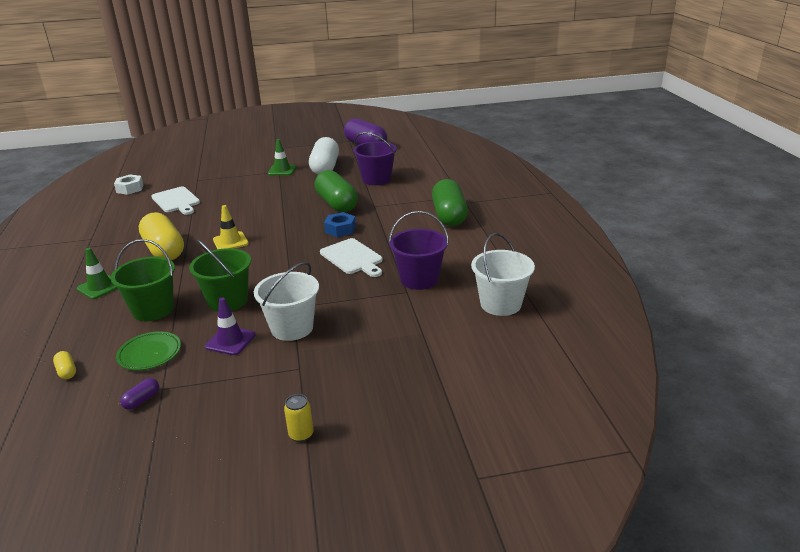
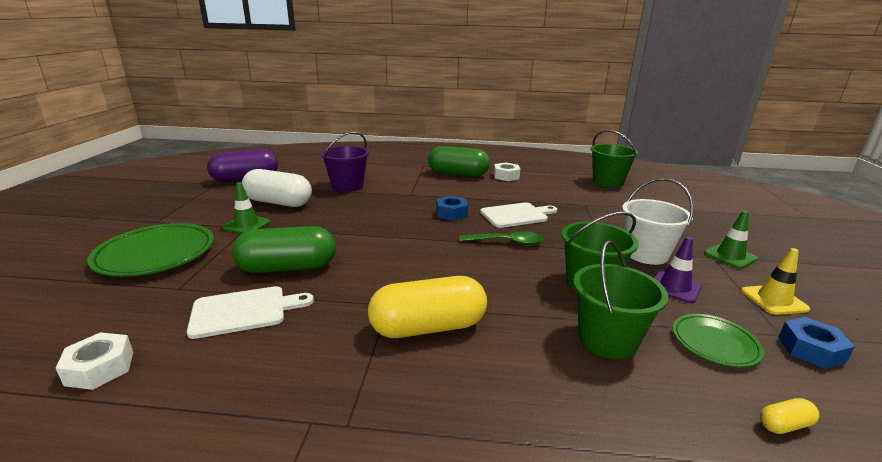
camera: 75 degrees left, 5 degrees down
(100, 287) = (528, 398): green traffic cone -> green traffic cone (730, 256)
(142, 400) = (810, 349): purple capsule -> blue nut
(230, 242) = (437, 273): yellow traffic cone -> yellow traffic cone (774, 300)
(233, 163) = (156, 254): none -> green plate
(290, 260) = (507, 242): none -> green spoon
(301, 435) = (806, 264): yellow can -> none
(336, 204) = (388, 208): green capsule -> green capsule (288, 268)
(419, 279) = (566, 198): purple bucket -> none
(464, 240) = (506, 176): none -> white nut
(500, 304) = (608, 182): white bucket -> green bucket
* * *
> PROBLEM DETAILS:
Using the listing, count the lines where the word "none" appears and reply with only that number.

> ANSWER TO THIS TASK:
5